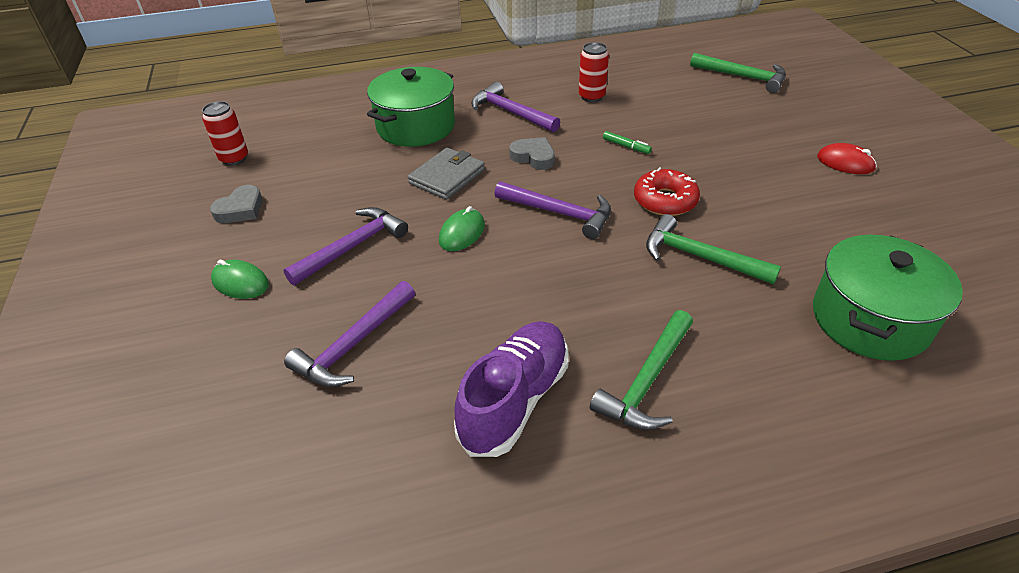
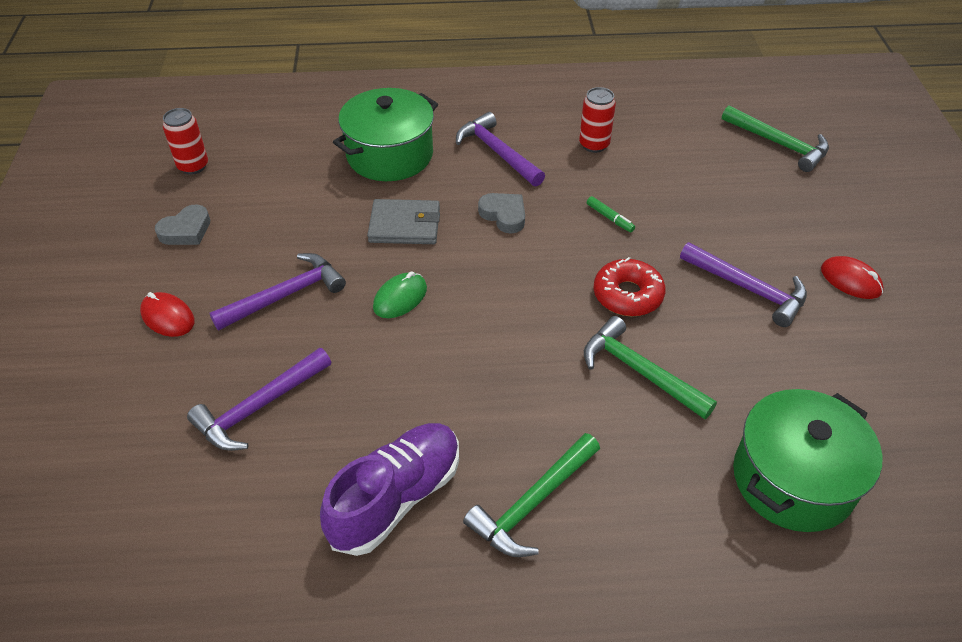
camera: 10 degrees right, 5 degrees up
green mouse [211,260,269,299] -> red mouse [140,292,195,337]
grey wallet [408,148,485,200] -> grey wallet turned 45 degrees clockwise [367,199,440,244]
purple hammer [494,181,611,239] -> purple hammer moved to [680,242,807,327]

Your instructions> Lines before the one containing "green mouse [211,260,269,299]" are to be left out; that line and every line after it through the end of the data should be copied exactly.

Problem solution>
green mouse [211,260,269,299] -> red mouse [140,292,195,337]
grey wallet [408,148,485,200] -> grey wallet turned 45 degrees clockwise [367,199,440,244]
purple hammer [494,181,611,239] -> purple hammer moved to [680,242,807,327]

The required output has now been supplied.